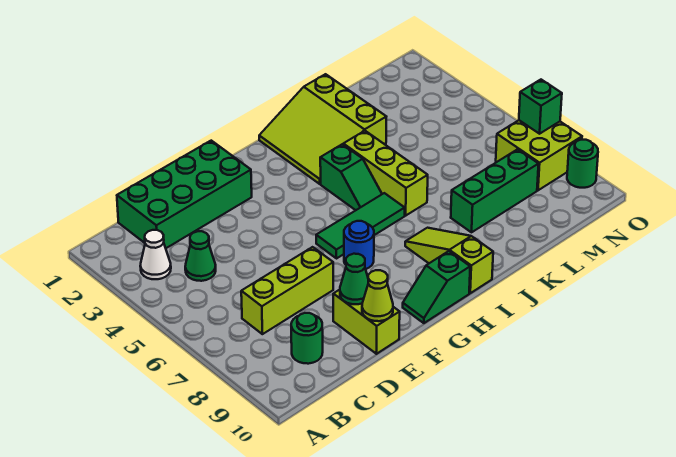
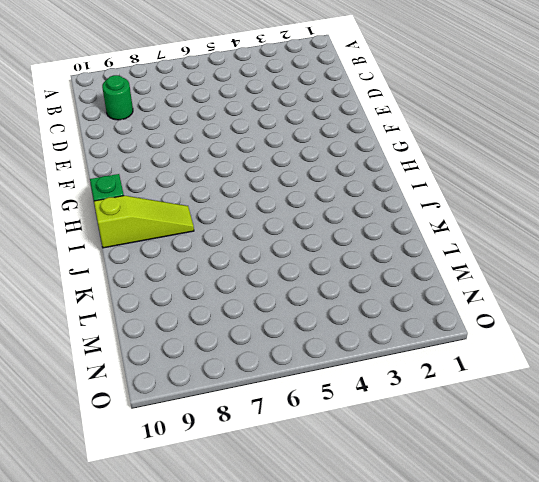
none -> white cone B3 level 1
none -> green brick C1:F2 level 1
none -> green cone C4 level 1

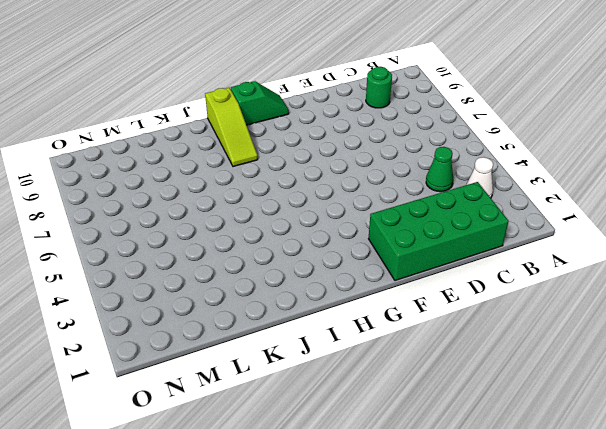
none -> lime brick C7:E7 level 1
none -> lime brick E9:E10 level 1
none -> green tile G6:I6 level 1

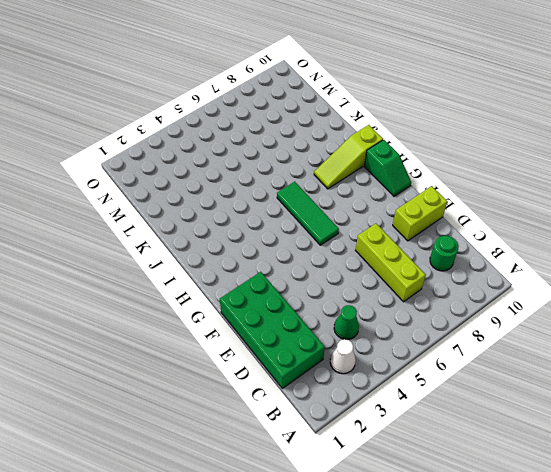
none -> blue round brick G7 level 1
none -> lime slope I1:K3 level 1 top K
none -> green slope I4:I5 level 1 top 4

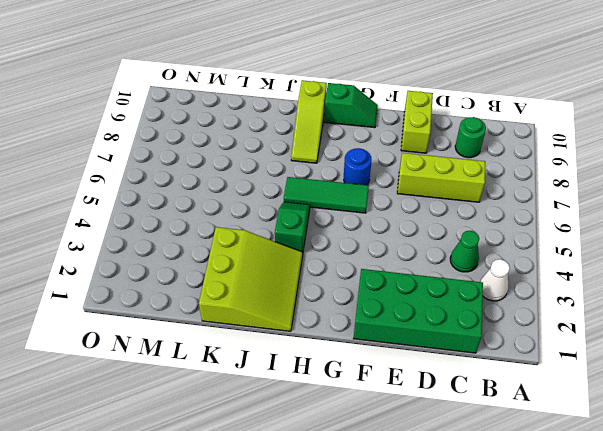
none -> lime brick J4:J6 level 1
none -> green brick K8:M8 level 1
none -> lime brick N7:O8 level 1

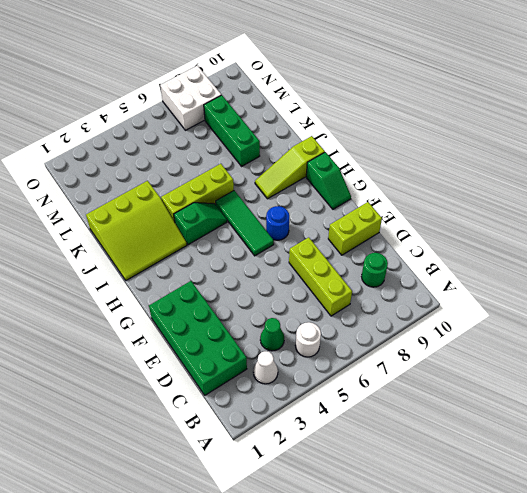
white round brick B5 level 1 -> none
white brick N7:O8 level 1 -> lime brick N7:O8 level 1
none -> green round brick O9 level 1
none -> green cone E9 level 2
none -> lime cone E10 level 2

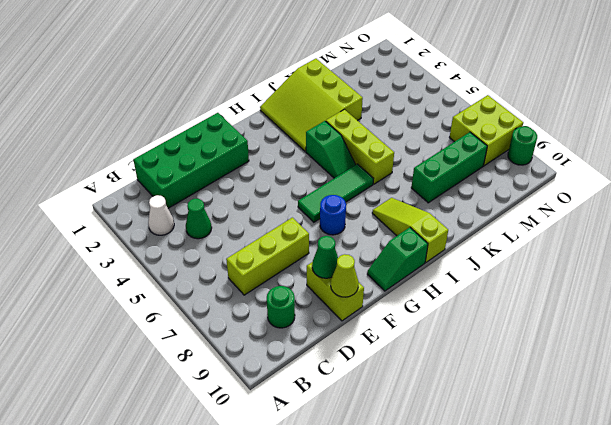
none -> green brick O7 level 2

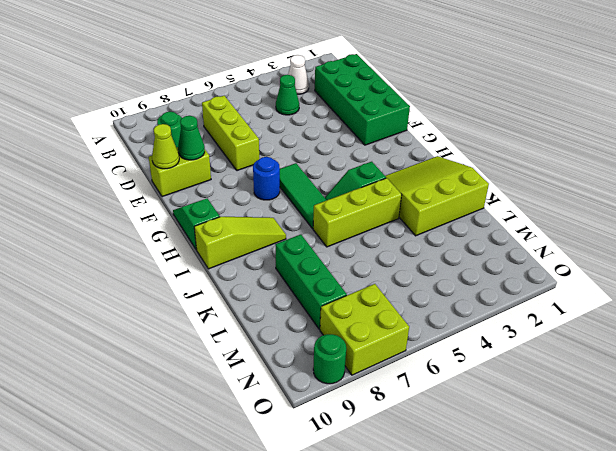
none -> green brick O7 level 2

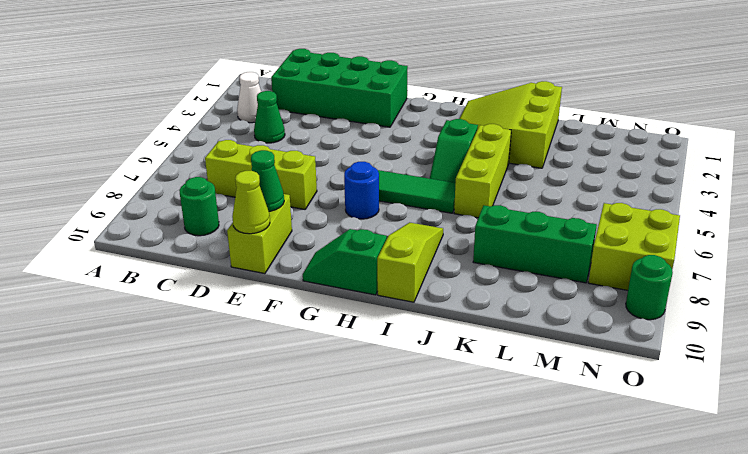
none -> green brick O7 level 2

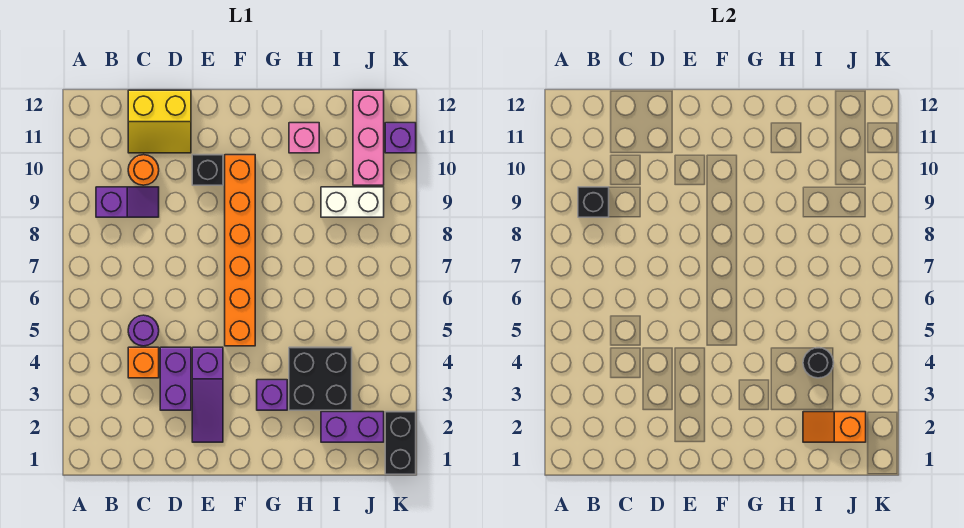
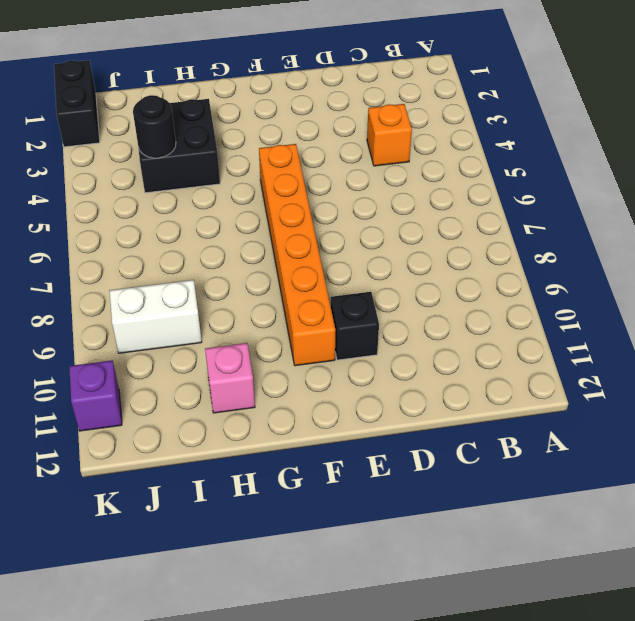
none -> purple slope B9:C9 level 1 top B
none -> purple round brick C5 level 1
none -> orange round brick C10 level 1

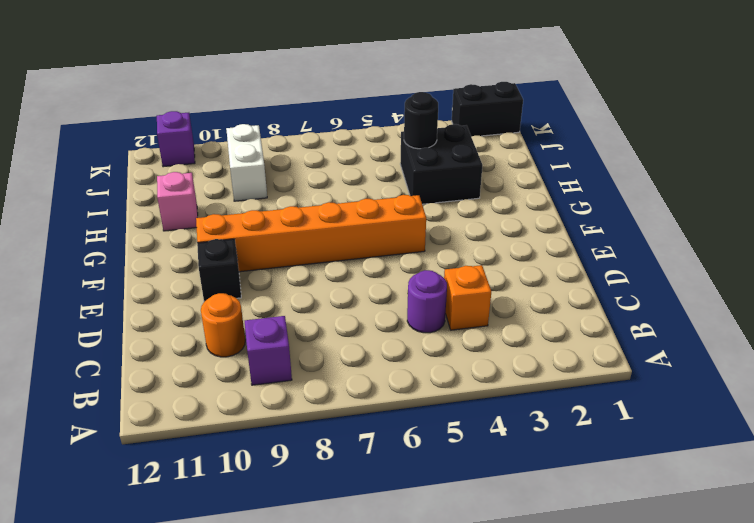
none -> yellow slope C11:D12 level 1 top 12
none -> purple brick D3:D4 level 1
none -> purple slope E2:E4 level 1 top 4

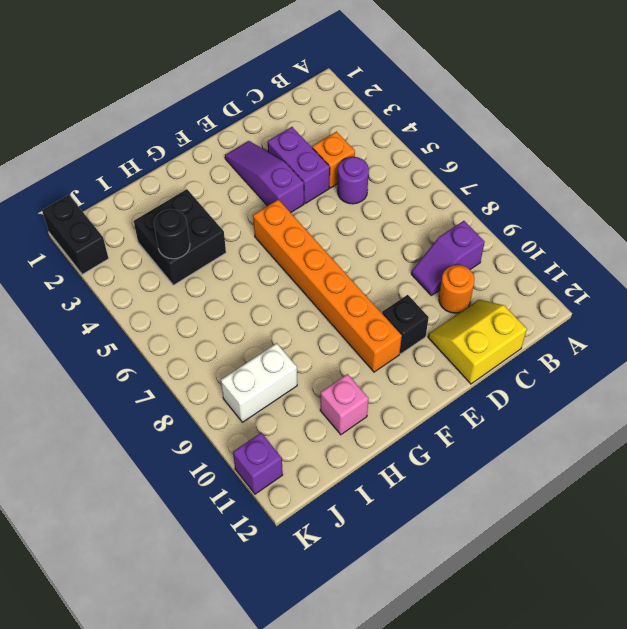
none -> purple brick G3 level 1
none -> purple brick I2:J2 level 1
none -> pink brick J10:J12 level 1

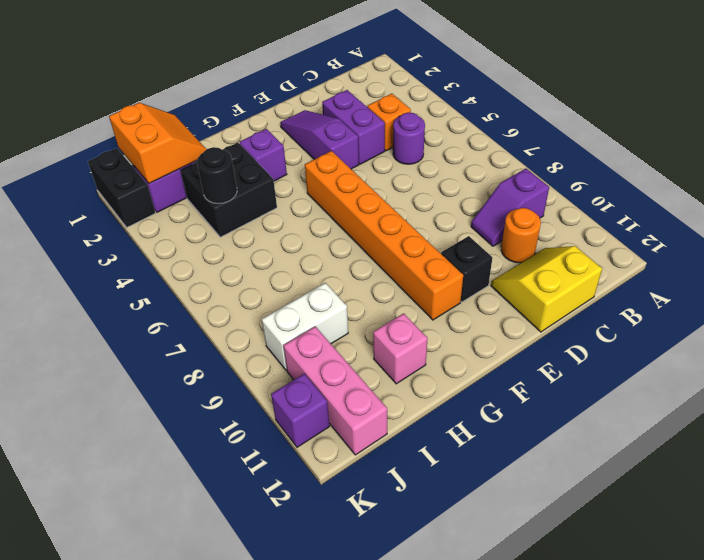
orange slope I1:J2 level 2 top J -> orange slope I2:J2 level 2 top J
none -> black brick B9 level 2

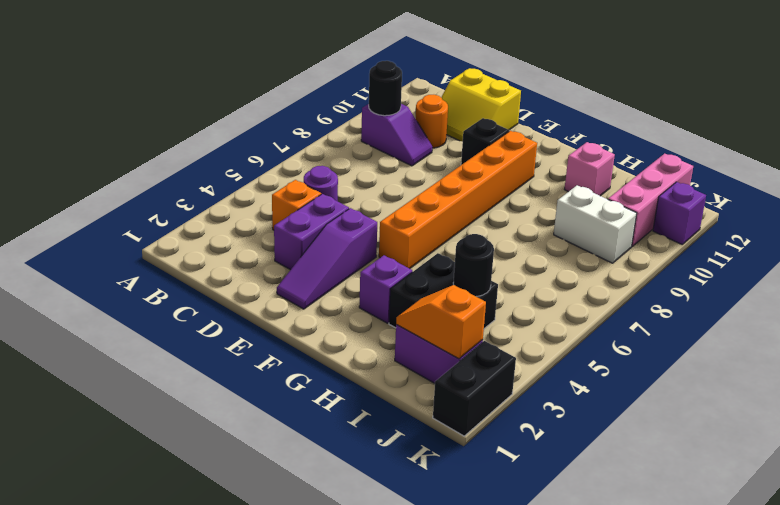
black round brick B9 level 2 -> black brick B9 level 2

### ACTIVITY:
In the answer, give only the lines from the one containing "none -> green cone E9 level 2" through the end of the records above, each reproduced exactly. Include no pictures.

### RESPONSE FOR THIS EXERCISE:
none -> green cone E9 level 2
none -> lime cone E10 level 2

none -> green brick O7 level 2

none -> green brick O7 level 2

none -> green brick O7 level 2

none -> purple slope B9:C9 level 1 top B
none -> purple round brick C5 level 1
none -> orange round brick C10 level 1

none -> yellow slope C11:D12 level 1 top 12
none -> purple brick D3:D4 level 1
none -> purple slope E2:E4 level 1 top 4

none -> purple brick G3 level 1
none -> purple brick I2:J2 level 1
none -> pink brick J10:J12 level 1

orange slope I1:J2 level 2 top J -> orange slope I2:J2 level 2 top J
none -> black brick B9 level 2

black round brick B9 level 2 -> black brick B9 level 2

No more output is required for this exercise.